## EXERCISE MATERIALS
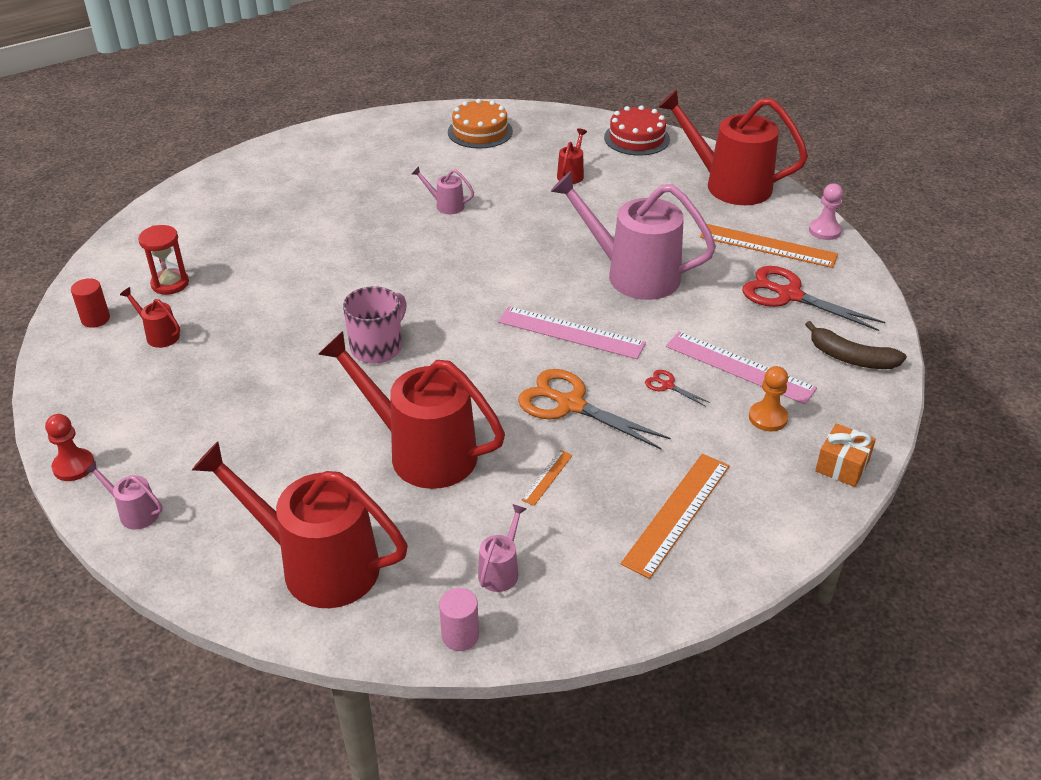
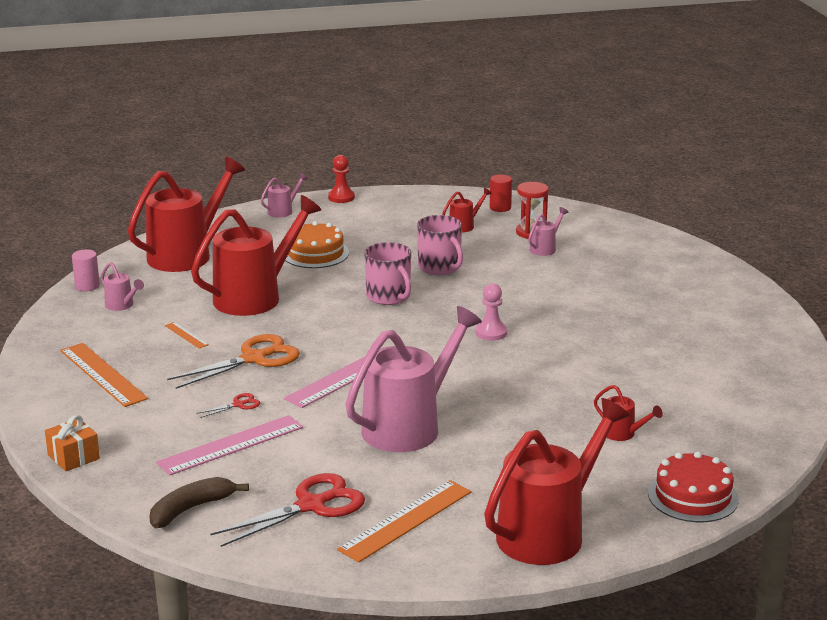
camera: 110 degrees right, 15 degrees down
(286, 328) = (440, 267): none -> pink mug
(445, 205) = (592, 354): pink watering can -> pink watering can (545, 248)
(480, 131) = (746, 397): orange cake -> orange cake (315, 253)
(768, 418) = (158, 440): orange pawn -> none
(824, 231) = (411, 570): pink pawn -> pink pawn (491, 333)

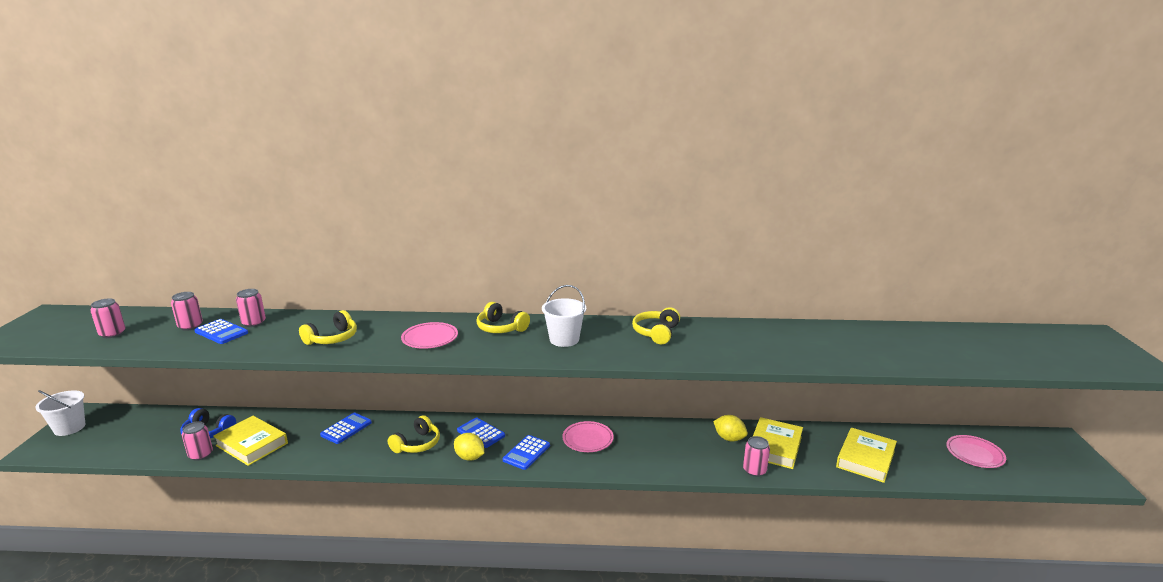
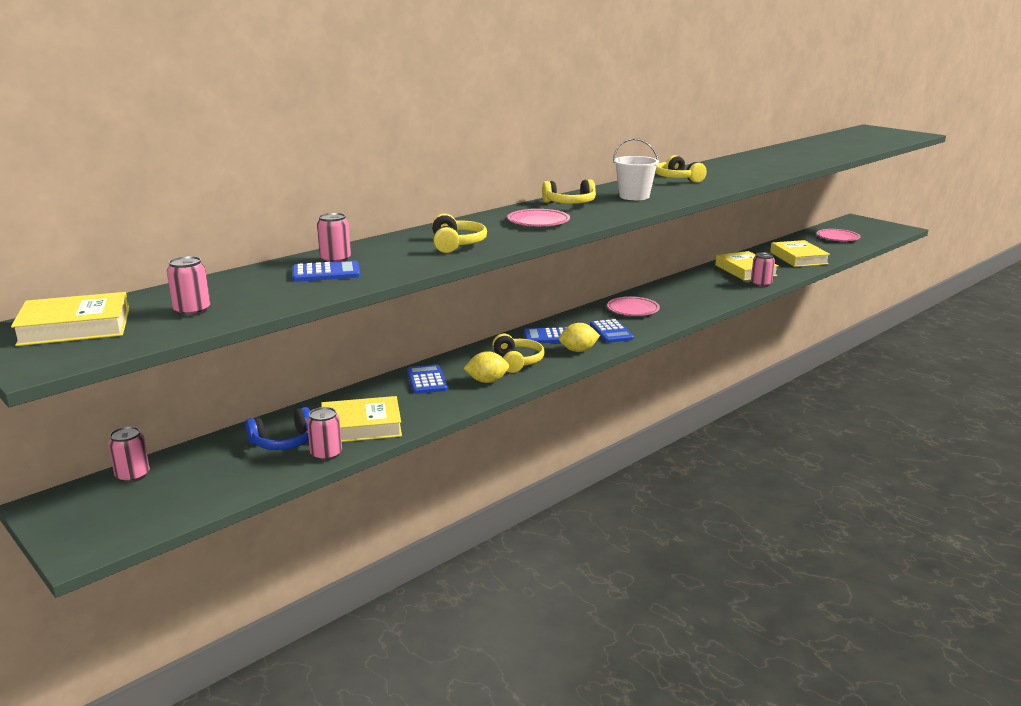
camera: 45 degrees left, 0 degrees up
(64, 322) = (75, 327): none -> yellow book
(69, 428) = (69, 519): white bucket -> none
(190, 326) = (270, 281): pink can -> pink can (132, 475)
(729, 438) = (713, 276): yellow lemon -> yellow lemon (487, 381)

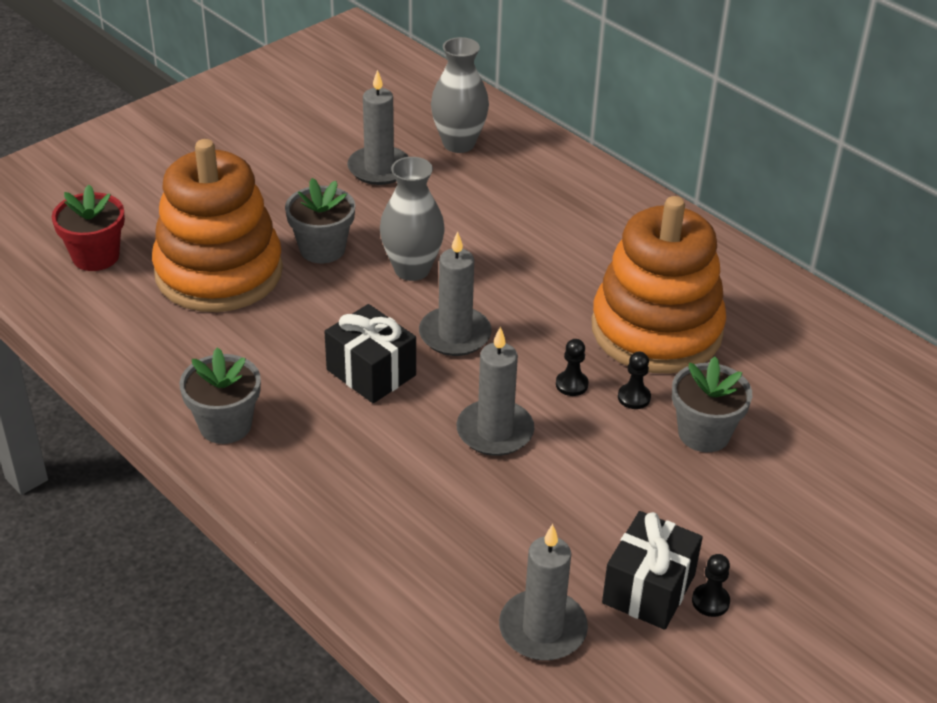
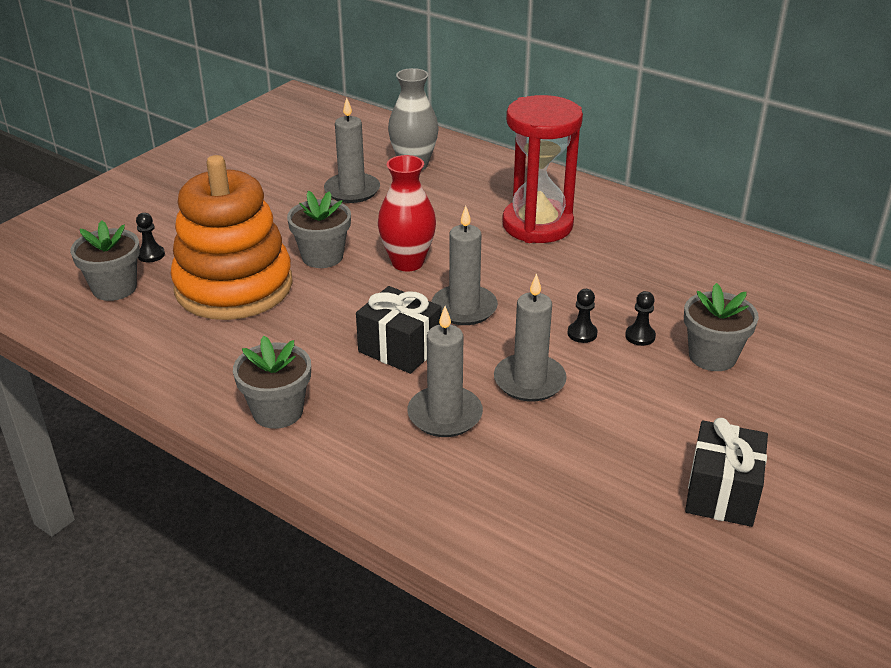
camera: 10 degrees left, 5 degrees down
(95, 256) = (114, 288): red flower pot -> grey flower pot
(412, 269) = (407, 262): grey vase -> red vase
(542, 629) = (640, 545): grey candle -> grey candle (445, 415)
(572, 242) = (537, 225): none -> red hourglass
(656, 330) = (636, 282): orange stacking toy -> none
(710, 601) = (781, 495): black pawn -> black pawn (151, 255)

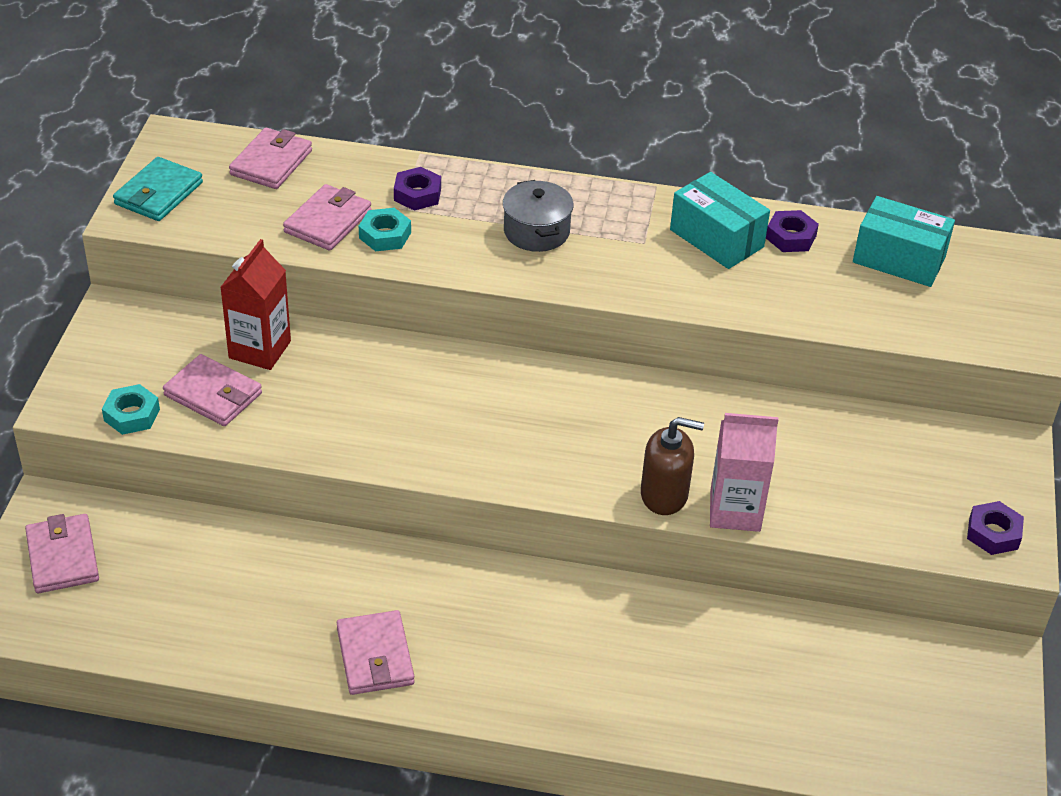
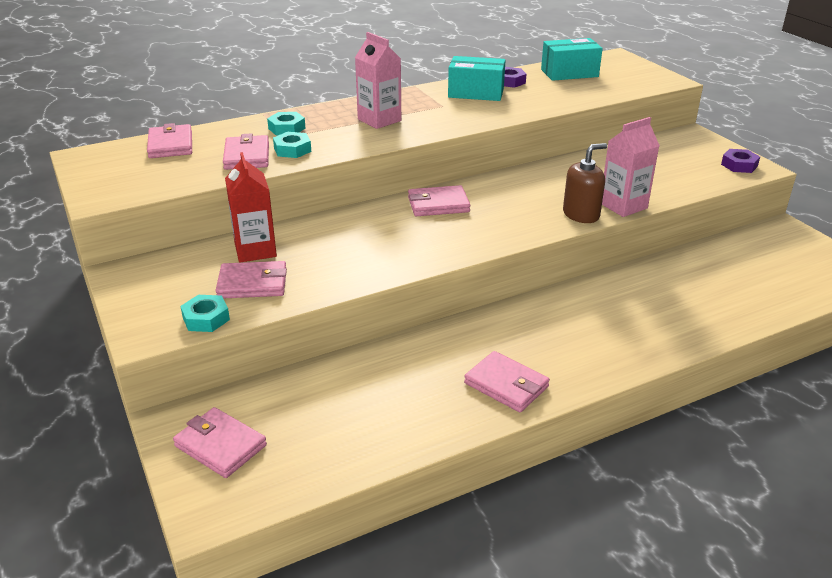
camera: 35 degrees left, 10 degrees down
(158, 193) = (107, 182): turquoise wallet -> none
(417, 194) = (286, 128): purple nut -> turquoise nut
(518, 387) = (438, 204): none -> pink wallet
(536, 231) = (379, 120): grey pot -> pink carton

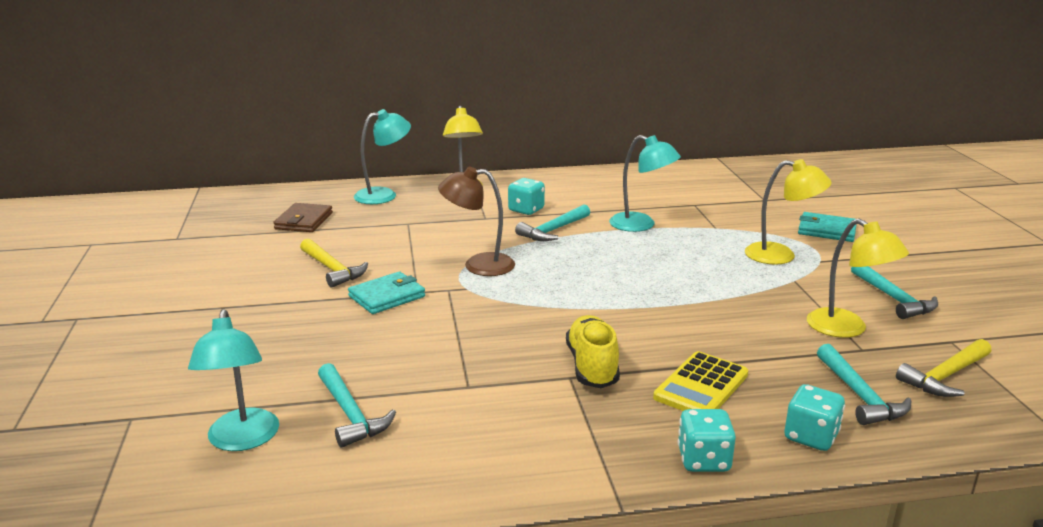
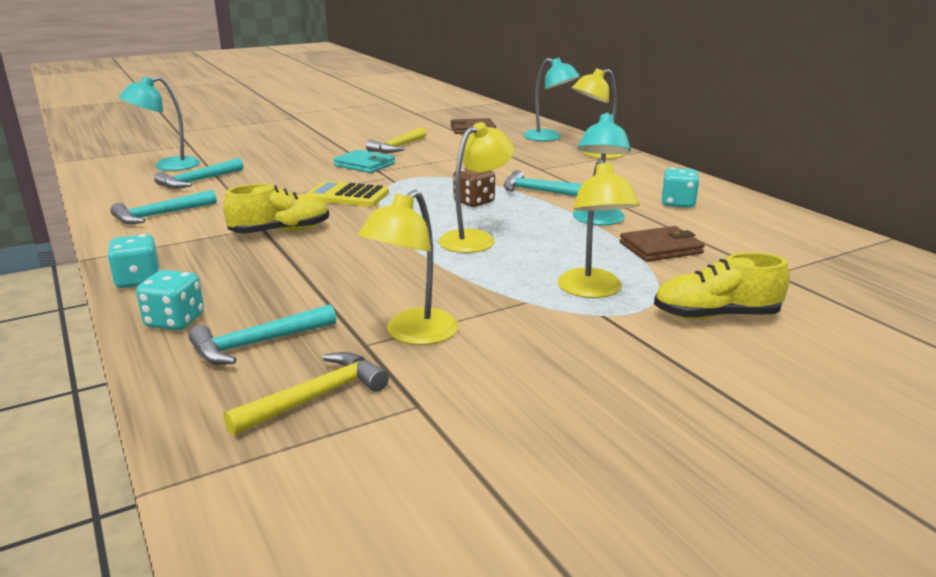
camera: 70 degrees right, 0 degrees up
(478, 265) = (440, 179): brown lamp -> none
(526, 210) = (577, 178): turquoise dice -> turquoise dice (677, 203)
(563, 261) = (474, 202): none -> brown dice
(660, 276) = (475, 239): none -> yellow lamp
(701, 386) = (258, 271): yellow calculator -> yellow calculator (347, 196)
(709, 218) = (660, 248): none -> brown wallet
(826, 230) = (716, 316): turquoise wallet -> yellow shoe
(893, 298) = (523, 364): turquoise hammer -> turquoise hammer (160, 215)
(945, 376) = (316, 397): yellow hammer -> yellow hammer turned 105 degrees clockwise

## WORK ORDER
Transcribe the data word for word, with no images.

## SOLUTION TO THIS EXERCISE
camera: 110 degrees right, 15 degrees down
(286, 328) = (440, 267): none -> pink mug
(445, 205) = (592, 354): pink watering can -> pink watering can (545, 248)
(480, 131) = (746, 397): orange cake -> orange cake (315, 253)
(768, 418) = (158, 440): orange pawn -> none
(824, 231) = (411, 570): pink pawn -> pink pawn (491, 333)

camera: 45 degrees left, 0 degrees up
(64, 322) = (75, 327): none -> yellow book
(69, 428) = (69, 519): white bucket -> none
(190, 326) = (270, 281): pink can -> pink can (132, 475)
(729, 438) = (713, 276): yellow lemon -> yellow lemon (487, 381)

camera: 10 degrees left, 5 degrees down
(95, 256) = (114, 288): red flower pot -> grey flower pot
(412, 269) = (407, 262): grey vase -> red vase
(542, 629) = (640, 545): grey candle -> grey candle (445, 415)
(572, 242) = (537, 225): none -> red hourglass
(656, 330) = (636, 282): orange stacking toy -> none
(710, 601) = (781, 495): black pawn -> black pawn (151, 255)

camera: 35 degrees left, 10 degrees down
(158, 193) = (107, 182): turquoise wallet -> none
(417, 194) = (286, 128): purple nut -> turquoise nut
(518, 387) = (438, 204): none -> pink wallet
(536, 231) = (379, 120): grey pot -> pink carton

camera: 70 degrees right, 0 degrees up
(478, 265) = (440, 179): brown lamp -> none
(526, 210) = (577, 178): turquoise dice -> turquoise dice (677, 203)
(563, 261) = (474, 202): none -> brown dice
(660, 276) = (475, 239): none -> yellow lamp
(701, 386) = (258, 271): yellow calculator -> yellow calculator (347, 196)
(709, 218) = (660, 248): none -> brown wallet
(826, 230) = (716, 316): turquoise wallet -> yellow shoe
(893, 298) = (523, 364): turquoise hammer -> turquoise hammer (160, 215)
(945, 376) = (316, 397): yellow hammer -> yellow hammer turned 105 degrees clockwise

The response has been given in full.